[Items from a dataset]
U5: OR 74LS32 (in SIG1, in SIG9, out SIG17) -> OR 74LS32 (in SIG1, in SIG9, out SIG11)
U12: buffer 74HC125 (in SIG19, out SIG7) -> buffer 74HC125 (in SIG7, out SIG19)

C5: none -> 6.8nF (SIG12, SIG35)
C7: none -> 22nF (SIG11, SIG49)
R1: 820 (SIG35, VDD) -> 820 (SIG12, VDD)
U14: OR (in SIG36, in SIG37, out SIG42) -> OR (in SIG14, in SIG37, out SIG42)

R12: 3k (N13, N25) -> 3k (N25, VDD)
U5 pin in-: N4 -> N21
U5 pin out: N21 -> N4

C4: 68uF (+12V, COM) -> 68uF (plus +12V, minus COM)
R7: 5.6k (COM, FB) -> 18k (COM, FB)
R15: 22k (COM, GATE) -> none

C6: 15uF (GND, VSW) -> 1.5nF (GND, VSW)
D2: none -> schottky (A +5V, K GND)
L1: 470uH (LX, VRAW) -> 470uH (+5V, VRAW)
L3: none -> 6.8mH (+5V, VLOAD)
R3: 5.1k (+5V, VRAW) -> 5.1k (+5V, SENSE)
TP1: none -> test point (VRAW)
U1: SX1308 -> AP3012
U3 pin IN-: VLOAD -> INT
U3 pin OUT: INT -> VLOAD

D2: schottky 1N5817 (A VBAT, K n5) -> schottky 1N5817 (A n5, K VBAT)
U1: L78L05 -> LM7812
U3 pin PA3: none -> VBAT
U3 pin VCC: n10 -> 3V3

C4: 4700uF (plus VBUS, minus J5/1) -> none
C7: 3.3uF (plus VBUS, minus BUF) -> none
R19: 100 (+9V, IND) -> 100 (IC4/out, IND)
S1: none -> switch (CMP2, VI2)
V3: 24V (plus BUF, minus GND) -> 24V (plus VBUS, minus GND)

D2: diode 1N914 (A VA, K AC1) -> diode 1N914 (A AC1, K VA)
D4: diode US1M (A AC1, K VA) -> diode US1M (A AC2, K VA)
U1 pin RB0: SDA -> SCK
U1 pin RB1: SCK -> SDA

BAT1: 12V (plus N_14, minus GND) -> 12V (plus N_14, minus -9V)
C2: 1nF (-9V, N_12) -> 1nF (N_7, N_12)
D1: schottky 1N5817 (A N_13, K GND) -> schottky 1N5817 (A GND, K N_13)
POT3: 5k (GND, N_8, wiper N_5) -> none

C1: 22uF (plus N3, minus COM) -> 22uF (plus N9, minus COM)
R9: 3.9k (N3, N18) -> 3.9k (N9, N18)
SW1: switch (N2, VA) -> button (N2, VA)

_Task goal_
A word-for-word repeat of the full data is needed.

_Your response_
U5: OR 74LS32 (in SIG1, in SIG9, out SIG17) -> OR 74LS32 (in SIG1, in SIG9, out SIG11)
U12: buffer 74HC125 (in SIG19, out SIG7) -> buffer 74HC125 (in SIG7, out SIG19)

C5: none -> 6.8nF (SIG12, SIG35)
C7: none -> 22nF (SIG11, SIG49)
R1: 820 (SIG35, VDD) -> 820 (SIG12, VDD)
U14: OR (in SIG36, in SIG37, out SIG42) -> OR (in SIG14, in SIG37, out SIG42)

R12: 3k (N13, N25) -> 3k (N25, VDD)
U5 pin in-: N4 -> N21
U5 pin out: N21 -> N4

C4: 68uF (+12V, COM) -> 68uF (plus +12V, minus COM)
R7: 5.6k (COM, FB) -> 18k (COM, FB)
R15: 22k (COM, GATE) -> none

C6: 15uF (GND, VSW) -> 1.5nF (GND, VSW)
D2: none -> schottky (A +5V, K GND)
L1: 470uH (LX, VRAW) -> 470uH (+5V, VRAW)
L3: none -> 6.8mH (+5V, VLOAD)
R3: 5.1k (+5V, VRAW) -> 5.1k (+5V, SENSE)
TP1: none -> test point (VRAW)
U1: SX1308 -> AP3012
U3 pin IN-: VLOAD -> INT
U3 pin OUT: INT -> VLOAD

D2: schottky 1N5817 (A VBAT, K n5) -> schottky 1N5817 (A n5, K VBAT)
U1: L78L05 -> LM7812
U3 pin PA3: none -> VBAT
U3 pin VCC: n10 -> 3V3

C4: 4700uF (plus VBUS, minus J5/1) -> none
C7: 3.3uF (plus VBUS, minus BUF) -> none
R19: 100 (+9V, IND) -> 100 (IC4/out, IND)
S1: none -> switch (CMP2, VI2)
V3: 24V (plus BUF, minus GND) -> 24V (plus VBUS, minus GND)

D2: diode 1N914 (A VA, K AC1) -> diode 1N914 (A AC1, K VA)
D4: diode US1M (A AC1, K VA) -> diode US1M (A AC2, K VA)
U1 pin RB0: SDA -> SCK
U1 pin RB1: SCK -> SDA

BAT1: 12V (plus N_14, minus GND) -> 12V (plus N_14, minus -9V)
C2: 1nF (-9V, N_12) -> 1nF (N_7, N_12)
D1: schottky 1N5817 (A N_13, K GND) -> schottky 1N5817 (A GND, K N_13)
POT3: 5k (GND, N_8, wiper N_5) -> none

C1: 22uF (plus N3, minus COM) -> 22uF (plus N9, minus COM)
R9: 3.9k (N3, N18) -> 3.9k (N9, N18)
SW1: switch (N2, VA) -> button (N2, VA)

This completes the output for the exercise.